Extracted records
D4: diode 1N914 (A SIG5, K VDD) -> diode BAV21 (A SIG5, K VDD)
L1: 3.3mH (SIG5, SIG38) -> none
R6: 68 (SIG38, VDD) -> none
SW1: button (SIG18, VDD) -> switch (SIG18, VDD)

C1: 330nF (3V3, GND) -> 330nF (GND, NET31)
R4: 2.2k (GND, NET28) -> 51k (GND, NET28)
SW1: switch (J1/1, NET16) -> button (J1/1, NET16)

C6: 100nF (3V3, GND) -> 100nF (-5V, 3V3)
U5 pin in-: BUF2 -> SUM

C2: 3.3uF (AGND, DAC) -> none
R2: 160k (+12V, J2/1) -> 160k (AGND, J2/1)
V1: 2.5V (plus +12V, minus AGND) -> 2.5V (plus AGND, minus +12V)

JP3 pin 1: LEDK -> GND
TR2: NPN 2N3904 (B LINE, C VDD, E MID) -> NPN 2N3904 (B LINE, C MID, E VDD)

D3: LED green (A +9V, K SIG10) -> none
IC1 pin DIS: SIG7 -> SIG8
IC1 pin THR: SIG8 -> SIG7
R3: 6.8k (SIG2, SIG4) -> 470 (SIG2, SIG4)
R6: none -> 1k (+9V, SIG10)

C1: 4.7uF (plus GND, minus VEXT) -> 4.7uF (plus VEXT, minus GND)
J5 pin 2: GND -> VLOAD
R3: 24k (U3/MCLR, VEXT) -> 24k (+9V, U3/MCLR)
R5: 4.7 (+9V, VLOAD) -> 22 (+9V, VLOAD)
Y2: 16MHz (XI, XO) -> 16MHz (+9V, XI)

- Problem to work on
Lines that hold the word "button" are the ones to copy from the entries above.

- Exercise output
SW1: button (SIG18, VDD) -> switch (SIG18, VDD)
SW1: switch (J1/1, NET16) -> button (J1/1, NET16)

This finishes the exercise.